:: Exercise ::
Your task is to copy every line of the entries that holds the word "plus".

:: The data ::
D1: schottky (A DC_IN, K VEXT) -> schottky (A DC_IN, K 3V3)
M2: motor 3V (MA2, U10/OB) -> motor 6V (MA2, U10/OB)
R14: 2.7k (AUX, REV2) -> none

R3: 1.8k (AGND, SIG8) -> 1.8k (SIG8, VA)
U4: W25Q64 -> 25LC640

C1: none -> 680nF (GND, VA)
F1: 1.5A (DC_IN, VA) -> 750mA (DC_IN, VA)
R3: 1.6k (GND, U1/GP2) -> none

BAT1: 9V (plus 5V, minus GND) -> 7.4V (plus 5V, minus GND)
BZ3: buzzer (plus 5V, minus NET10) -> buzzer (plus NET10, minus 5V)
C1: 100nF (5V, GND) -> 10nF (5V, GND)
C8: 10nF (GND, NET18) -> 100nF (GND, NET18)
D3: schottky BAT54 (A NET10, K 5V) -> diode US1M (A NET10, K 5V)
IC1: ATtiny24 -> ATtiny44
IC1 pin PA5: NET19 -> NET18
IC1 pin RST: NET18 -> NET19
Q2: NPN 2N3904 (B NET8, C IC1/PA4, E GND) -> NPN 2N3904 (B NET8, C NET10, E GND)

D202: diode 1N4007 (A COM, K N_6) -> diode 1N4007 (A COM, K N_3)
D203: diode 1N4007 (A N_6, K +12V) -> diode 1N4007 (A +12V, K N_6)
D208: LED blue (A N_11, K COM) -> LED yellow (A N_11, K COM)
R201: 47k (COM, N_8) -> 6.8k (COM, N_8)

:: Output of the task ::
BAT1: 9V (plus 5V, minus GND) -> 7.4V (plus 5V, minus GND)
BZ3: buzzer (plus 5V, minus NET10) -> buzzer (plus NET10, minus 5V)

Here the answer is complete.